__EXERCISE OBJECTIVE__:
Rewrite all the lines below as a Markdown table with two columns, Row and Line. Number each line in order and leave out any blank lines.

__GIVEN DATA__:
####
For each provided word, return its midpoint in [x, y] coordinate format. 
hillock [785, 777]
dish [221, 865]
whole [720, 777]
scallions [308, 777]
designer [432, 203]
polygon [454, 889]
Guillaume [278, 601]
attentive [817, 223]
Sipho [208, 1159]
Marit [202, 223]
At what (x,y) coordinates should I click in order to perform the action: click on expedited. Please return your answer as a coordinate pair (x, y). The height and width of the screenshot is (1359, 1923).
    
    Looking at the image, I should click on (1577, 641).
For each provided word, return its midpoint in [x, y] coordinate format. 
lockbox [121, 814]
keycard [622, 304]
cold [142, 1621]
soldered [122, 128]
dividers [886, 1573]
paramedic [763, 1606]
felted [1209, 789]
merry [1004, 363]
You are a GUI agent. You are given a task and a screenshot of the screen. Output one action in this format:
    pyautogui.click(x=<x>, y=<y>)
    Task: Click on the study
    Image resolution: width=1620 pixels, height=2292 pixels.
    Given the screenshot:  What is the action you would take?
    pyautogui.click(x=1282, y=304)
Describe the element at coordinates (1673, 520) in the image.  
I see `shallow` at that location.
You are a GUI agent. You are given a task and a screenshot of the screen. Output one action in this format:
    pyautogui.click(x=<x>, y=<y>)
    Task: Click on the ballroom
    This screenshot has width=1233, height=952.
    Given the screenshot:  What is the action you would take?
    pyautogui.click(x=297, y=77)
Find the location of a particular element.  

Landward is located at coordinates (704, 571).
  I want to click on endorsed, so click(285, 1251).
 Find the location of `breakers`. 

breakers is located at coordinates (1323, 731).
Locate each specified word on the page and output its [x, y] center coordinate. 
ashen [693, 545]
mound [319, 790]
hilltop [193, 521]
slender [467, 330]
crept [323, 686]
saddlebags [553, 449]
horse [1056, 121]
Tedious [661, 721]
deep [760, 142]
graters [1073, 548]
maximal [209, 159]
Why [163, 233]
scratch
####
__THE OUTPUT__:
| Row | Line |
|---|---|
| 1 | For each provided word, return its midpoint in [x, y] coordinate format.  |
| 2 | hillock [785, 777] |
| 3 | dish [221, 865] |
| 4 | whole [720, 777] |
| 5 | scallions [308, 777] |
| 6 | designer [432, 203] |
| 7 | polygon [454, 889] |
| 8 | Guillaume [278, 601] |
| 9 | attentive [817, 223] |
| 10 | Sipho [208, 1159] |
| 11 | Marit [202, 223] |
| 12 | At what (x,y) coordinates should I click in order to perform the action: click on expedited. Please return your answer as a coordinate pair (x, y). The height and width of the screenshot is (1359, 1923). |
| 13 |     Looking at the image, I should click on (1577, 641). |
| 14 | For each provided word, return its midpoint in [x, y] coordinate format.  |
| 15 | lockbox [121, 814] |
| 16 | keycard [622, 304] |
| 17 | cold [142, 1621] |
| 18 | soldered [122, 128] |
| 19 | dividers [886, 1573] |
| 20 | paramedic [763, 1606] |
| 21 | felted [1209, 789] |
| 22 | merry [1004, 363] |
| 23 | You are a GUI agent. You are given a task and a screenshot of the screen. Output one action in this format: |
| 24 |     pyautogui.click(x=<x>, y=<y>) |
| 25 |     Task: Click on the study |
| 26 |     Image resolution: width=1620 pixels, height=2292 pixels. |
| 27 |     Given the screenshot:  What is the action you would take? |
| 28 |     pyautogui.click(x=1282, y=304) |
| 29 | Describe the element at coordinates (1673, 520) in the image.   |
| 30 | I see `shallow` at that location. |
| 31 | You are a GUI agent. You are given a task and a screenshot of the screen. Output one action in this format: |
| 32 |     pyautogui.click(x=<x>, y=<y>) |
| 33 |     Task: Click on the ballroom |
| 34 |     This screenshot has width=1233, height=952. |
| 35 |     Given the screenshot:  What is the action you would take? |
| 36 |     pyautogui.click(x=297, y=77) |
| 37 | Find the location of a particular element.   |
| 38 | Landward is located at coordinates (704, 571). |
| 39 |   I want to click on endorsed, so click(285, 1251). |
| 40 |  Find the location of `breakers`.  |
| 41 | breakers is located at coordinates (1323, 731). |
| 42 | Locate each specified word on the page and output its [x, y] center coordinate.  |
| 43 | ashen [693, 545] |
| 44 | mound [319, 790] |
| 45 | hilltop [193, 521] |
| 46 | slender [467, 330] |
| 47 | crept [323, 686] |
| 48 | saddlebags [553, 449] |
| 49 | horse [1056, 121] |
| 50 | Tedious [661, 721] |
| 51 | deep [760, 142] |
| 52 | graters [1073, 548] |
| 53 | maximal [209, 159] |
| 54 | Why [163, 233] |
| 55 | scratch |